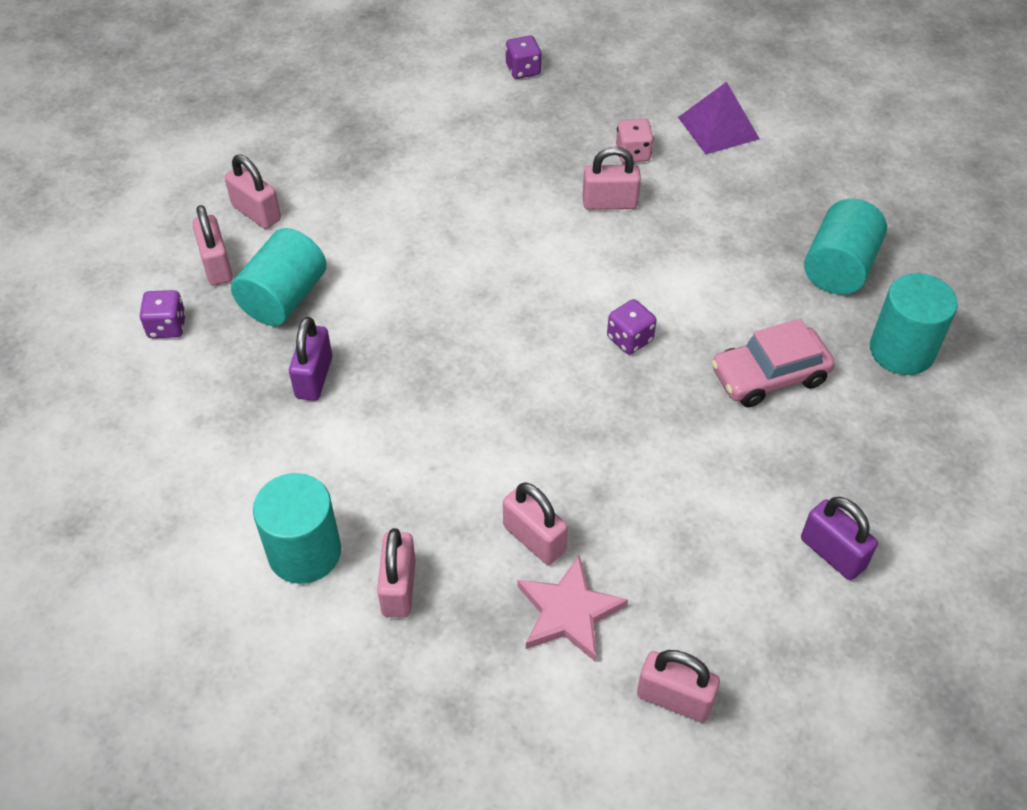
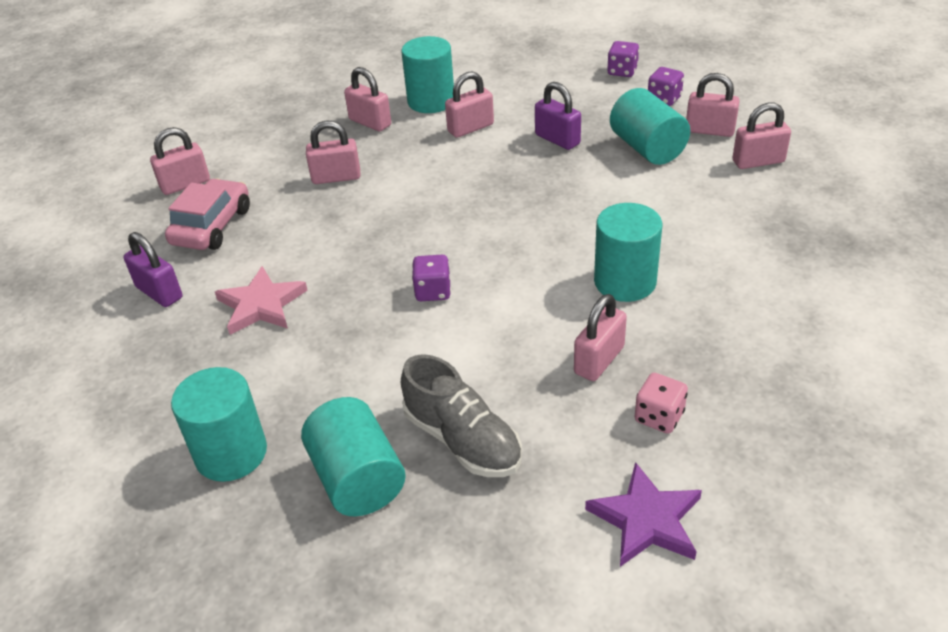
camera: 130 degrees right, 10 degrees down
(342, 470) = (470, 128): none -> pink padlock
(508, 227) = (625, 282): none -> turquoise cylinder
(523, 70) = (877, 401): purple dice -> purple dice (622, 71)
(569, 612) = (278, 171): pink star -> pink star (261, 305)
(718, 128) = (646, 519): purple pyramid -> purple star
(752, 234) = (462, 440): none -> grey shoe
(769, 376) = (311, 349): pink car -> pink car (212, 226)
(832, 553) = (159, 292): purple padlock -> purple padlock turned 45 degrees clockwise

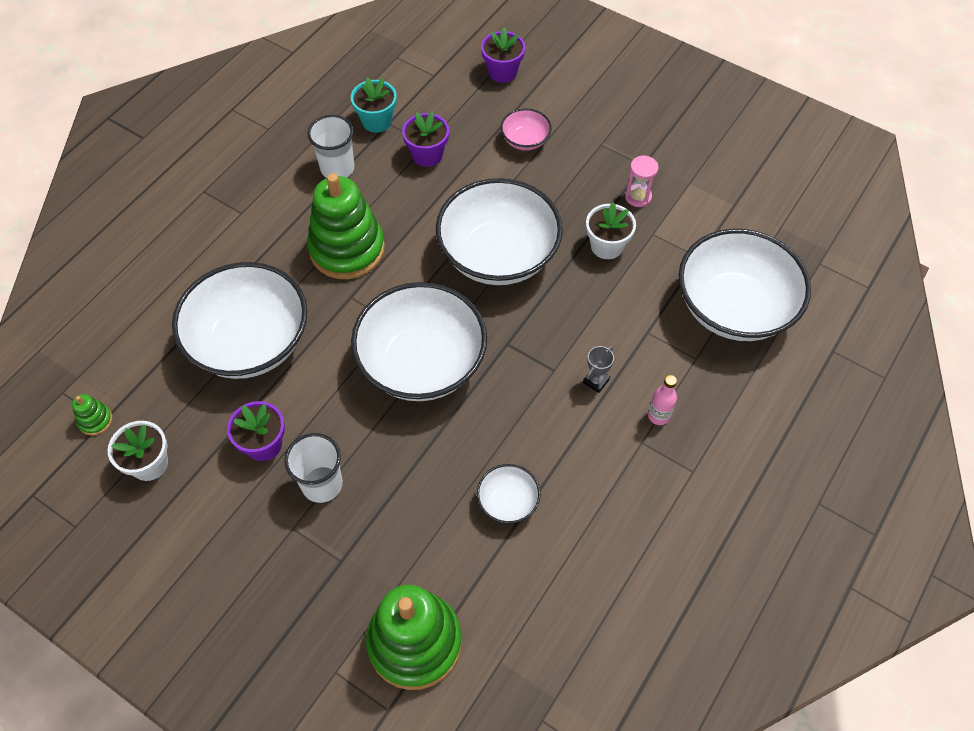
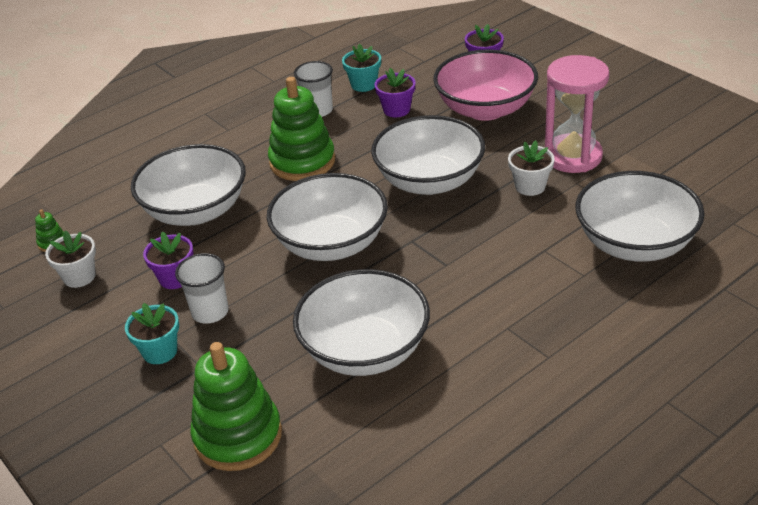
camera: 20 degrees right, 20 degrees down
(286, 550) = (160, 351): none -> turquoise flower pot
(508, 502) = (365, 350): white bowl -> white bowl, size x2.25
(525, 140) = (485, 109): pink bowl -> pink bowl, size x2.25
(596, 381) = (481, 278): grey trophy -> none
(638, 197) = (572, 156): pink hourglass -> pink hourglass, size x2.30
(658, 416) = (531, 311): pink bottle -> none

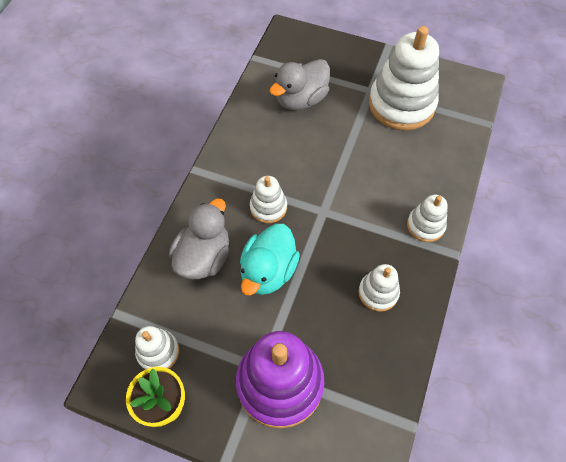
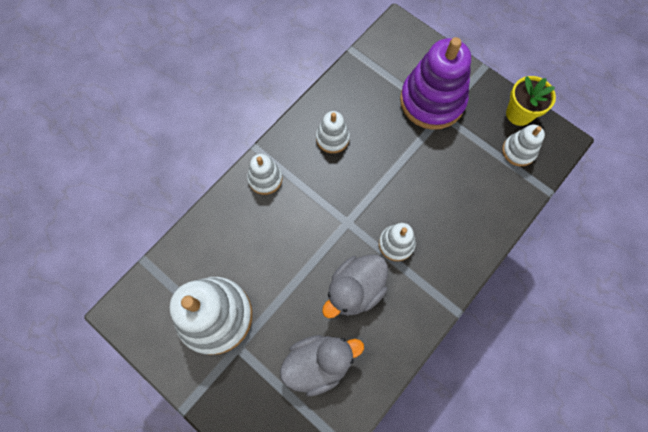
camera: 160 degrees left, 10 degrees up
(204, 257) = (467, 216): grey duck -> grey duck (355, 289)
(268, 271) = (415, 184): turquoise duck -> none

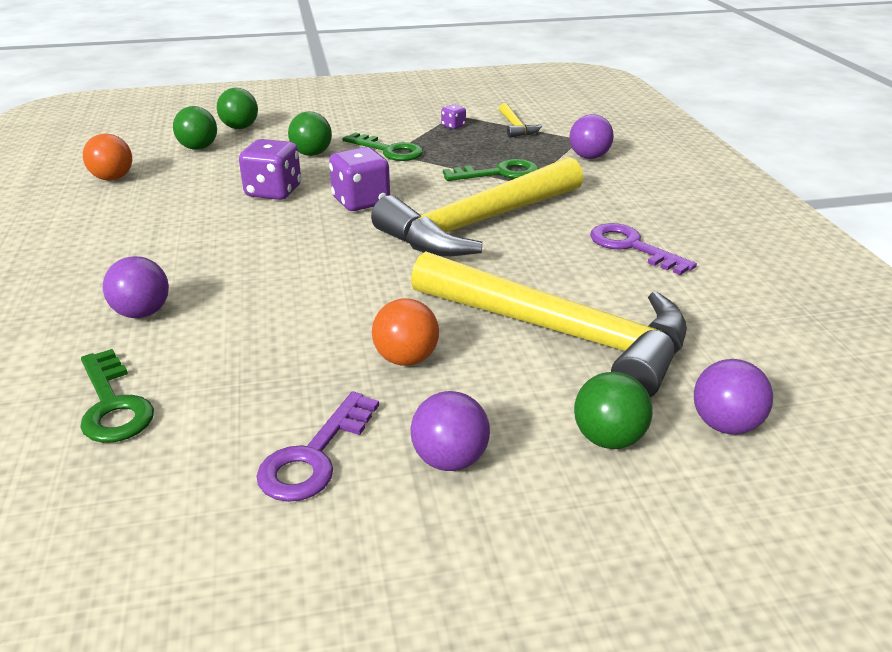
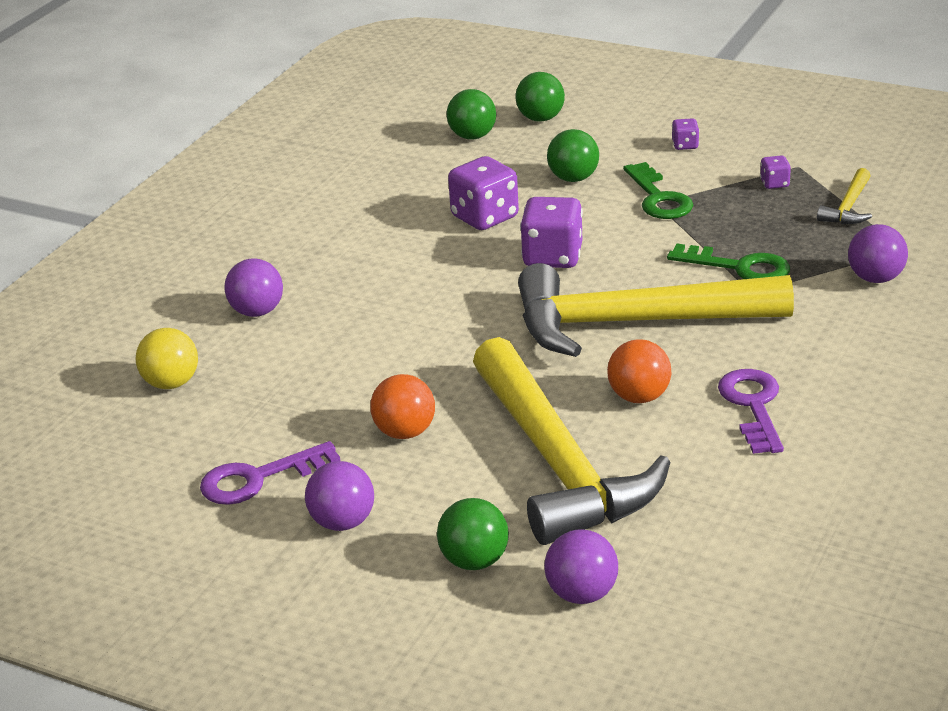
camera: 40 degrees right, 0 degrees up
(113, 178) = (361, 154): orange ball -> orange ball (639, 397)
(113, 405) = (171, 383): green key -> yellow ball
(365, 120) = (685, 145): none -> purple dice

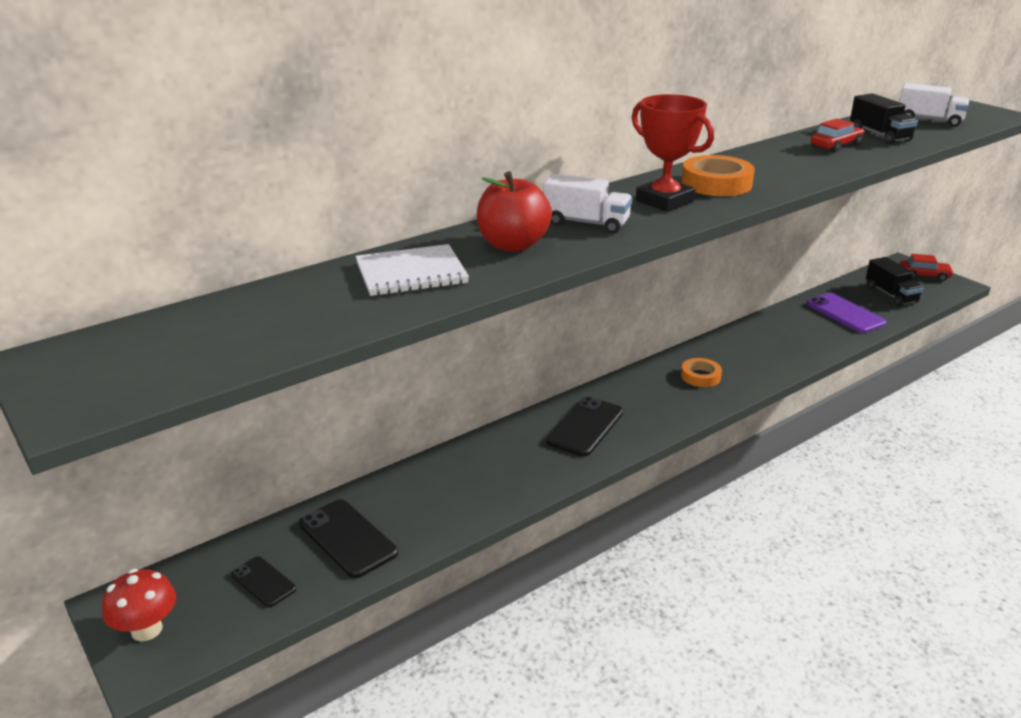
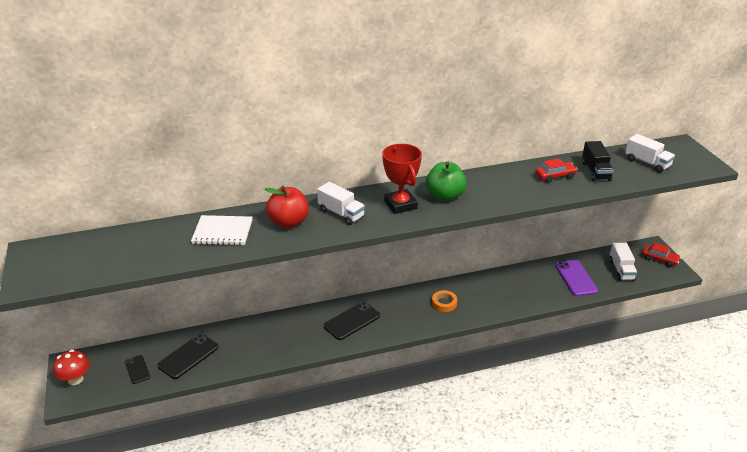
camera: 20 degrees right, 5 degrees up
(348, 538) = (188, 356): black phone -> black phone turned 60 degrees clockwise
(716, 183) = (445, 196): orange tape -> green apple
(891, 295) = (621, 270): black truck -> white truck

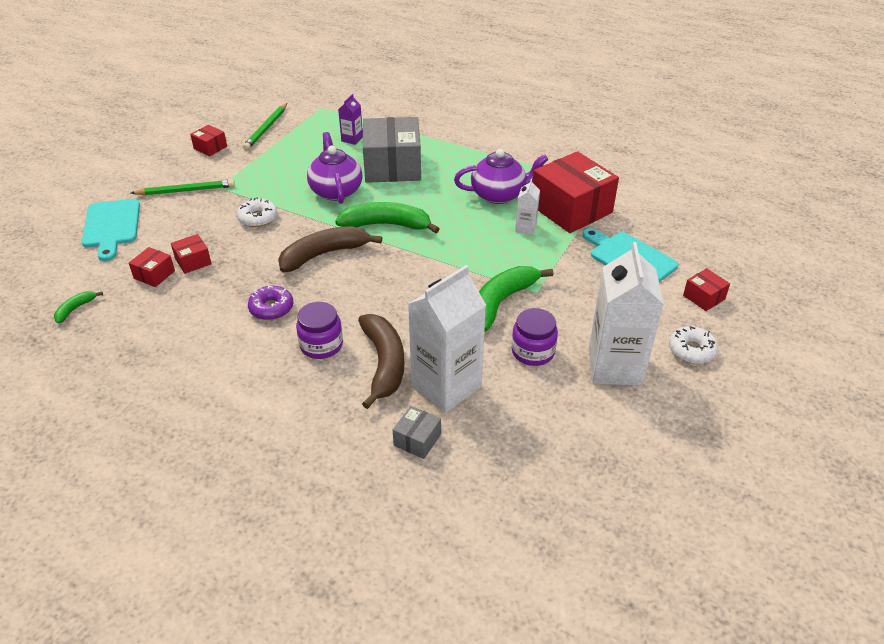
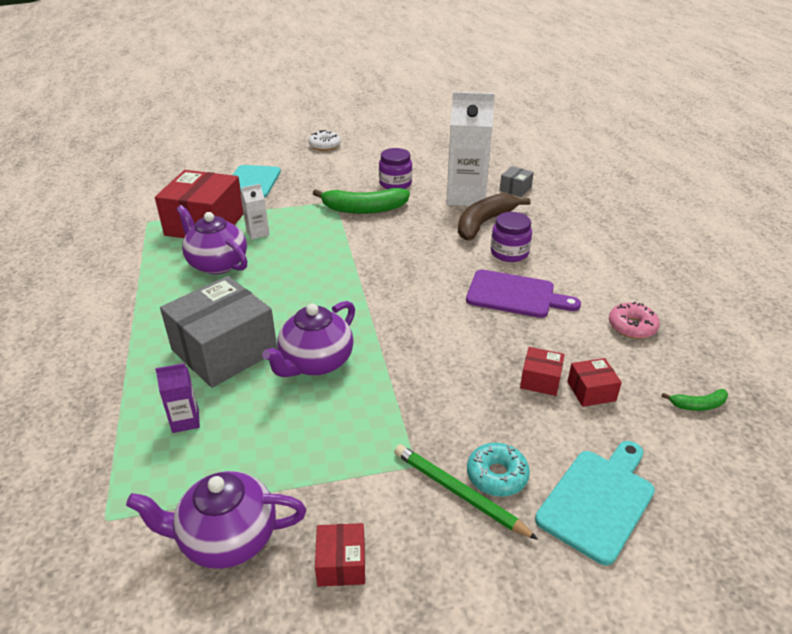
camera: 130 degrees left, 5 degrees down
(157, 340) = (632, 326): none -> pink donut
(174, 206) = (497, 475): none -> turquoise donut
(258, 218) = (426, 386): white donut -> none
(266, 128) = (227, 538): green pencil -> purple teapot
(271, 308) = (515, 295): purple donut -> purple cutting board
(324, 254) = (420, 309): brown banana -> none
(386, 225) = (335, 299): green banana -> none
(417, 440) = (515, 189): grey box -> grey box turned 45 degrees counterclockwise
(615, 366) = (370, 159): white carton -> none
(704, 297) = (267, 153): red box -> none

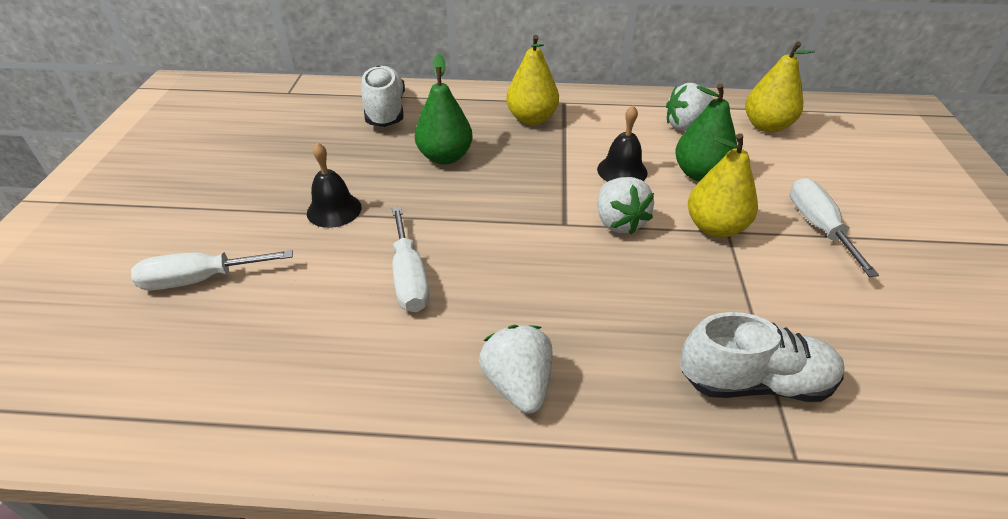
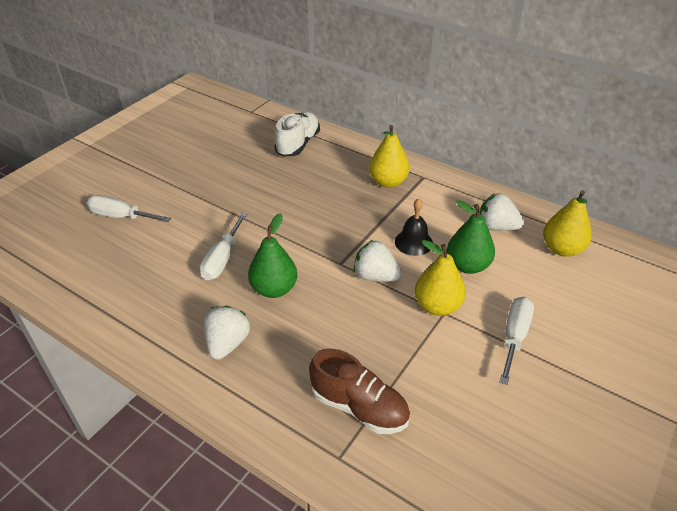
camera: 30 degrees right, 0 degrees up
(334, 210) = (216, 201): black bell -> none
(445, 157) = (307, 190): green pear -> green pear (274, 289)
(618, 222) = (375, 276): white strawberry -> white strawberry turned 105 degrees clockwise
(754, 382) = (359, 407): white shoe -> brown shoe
== == ==
**Requirement:** All the records need to be printed again exactly as written, though without their pictures.

**Solution for this exercise:**
camera: 130 degrees right, 10 degrees down
(342, 470) = (470, 128): none -> pink padlock
(508, 227) = (625, 282): none -> turquoise cylinder
(523, 70) = (877, 401): purple dice -> purple dice (622, 71)
(569, 612) = (278, 171): pink star -> pink star (261, 305)
(718, 128) = (646, 519): purple pyramid -> purple star
(752, 234) = (462, 440): none -> grey shoe
(769, 376) = (311, 349): pink car -> pink car (212, 226)
(832, 553) = (159, 292): purple padlock -> purple padlock turned 45 degrees clockwise

camera: 20 degrees right, 20 degrees down
(286, 550) = (160, 351): none -> turquoise flower pot
(508, 502) = (365, 350): white bowl -> white bowl, size x2.25
(525, 140) = (485, 109): pink bowl -> pink bowl, size x2.25
(596, 381) = (481, 278): grey trophy -> none
(638, 197) = (572, 156): pink hourglass -> pink hourglass, size x2.30
(658, 416) = (531, 311): pink bottle -> none

camera: 160 degrees left, 10 degrees up
(204, 257) = (467, 216): grey duck -> grey duck (355, 289)
(268, 271) = (415, 184): turquoise duck -> none

camera: 40 degrees right, 0 degrees up
(113, 178) = (361, 154): orange ball -> orange ball (639, 397)
(113, 405) = (171, 383): green key -> yellow ball
(365, 120) = (685, 145): none -> purple dice

camera: 20 degrees right, 5 degrees up
(348, 538) = (188, 356): black phone -> black phone turned 60 degrees clockwise
(716, 183) = (445, 196): orange tape -> green apple
(891, 295) = (621, 270): black truck -> white truck

camera: 130 degrees left, 5 degrees down
(157, 340) = (632, 326): none -> pink donut
(174, 206) = (497, 475): none -> turquoise donut
(258, 218) = (426, 386): white donut -> none
(266, 128) = (227, 538): green pencil -> purple teapot
(271, 308) = (515, 295): purple donut -> purple cutting board
(324, 254) = (420, 309): brown banana -> none
(386, 225) = (335, 299): green banana -> none
(417, 440) = (515, 189): grey box -> grey box turned 45 degrees counterclockwise
(615, 366) = (370, 159): white carton -> none
(704, 297) = (267, 153): red box -> none

camera: 30 degrees right, 0 degrees up
(334, 210) = (216, 201): black bell -> none
(445, 157) = (307, 190): green pear -> green pear (274, 289)
(618, 222) = (375, 276): white strawberry -> white strawberry turned 105 degrees clockwise
(754, 382) = (359, 407): white shoe -> brown shoe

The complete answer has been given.